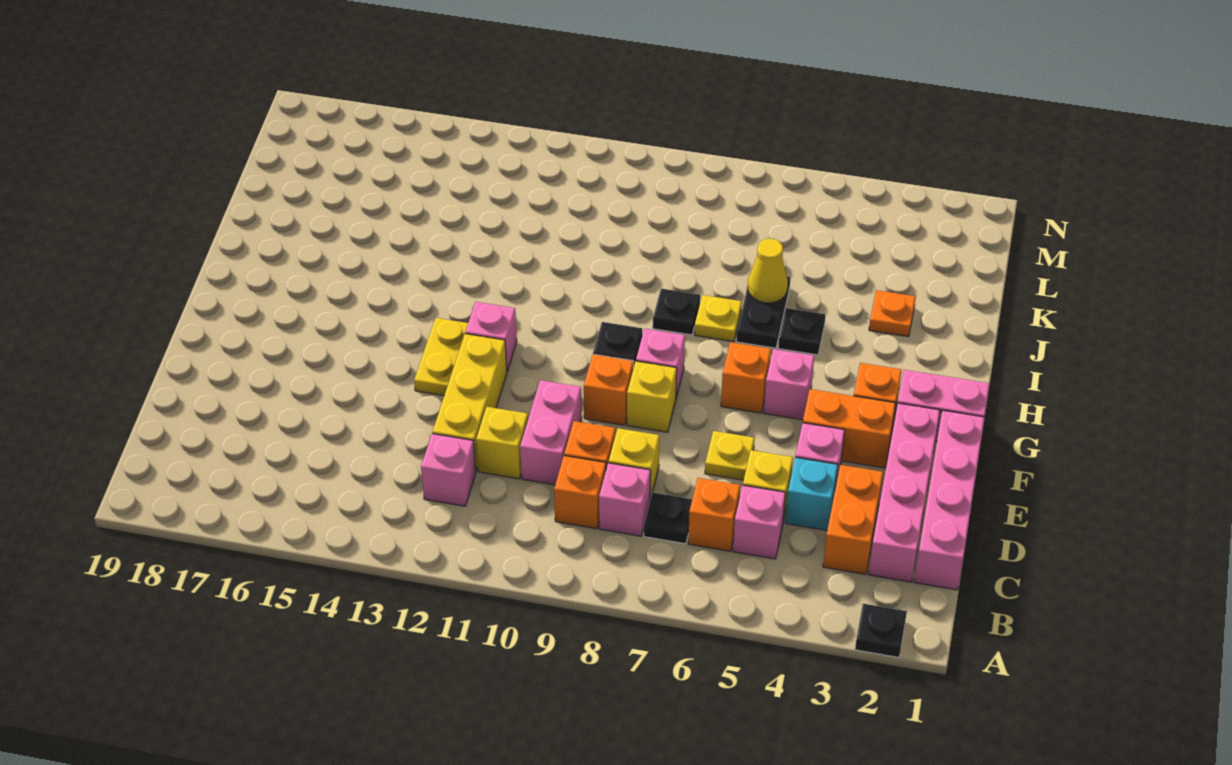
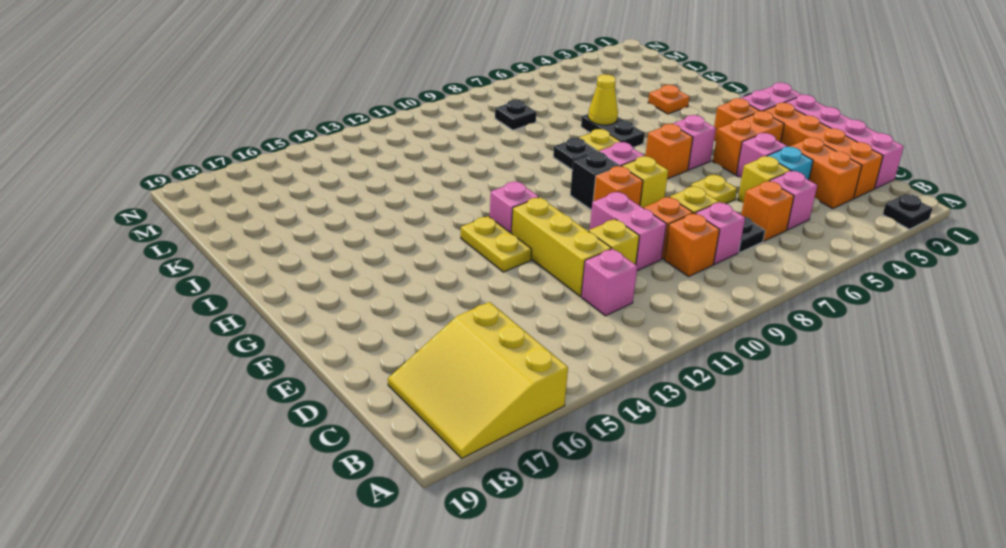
none -> yellow slope A16:C18 level 1 top 16
pink brick C2:F2 level 1 -> orange brick C2:F2 level 1
black plate I5 level 1 -> black plate L8 level 1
..............................
Leaving out only the pictures, return the material above unchanged.

none -> yellow slope A16:C18 level 1 top 16
pink brick C2:F2 level 1 -> orange brick C2:F2 level 1
black plate I5 level 1 -> black plate L8 level 1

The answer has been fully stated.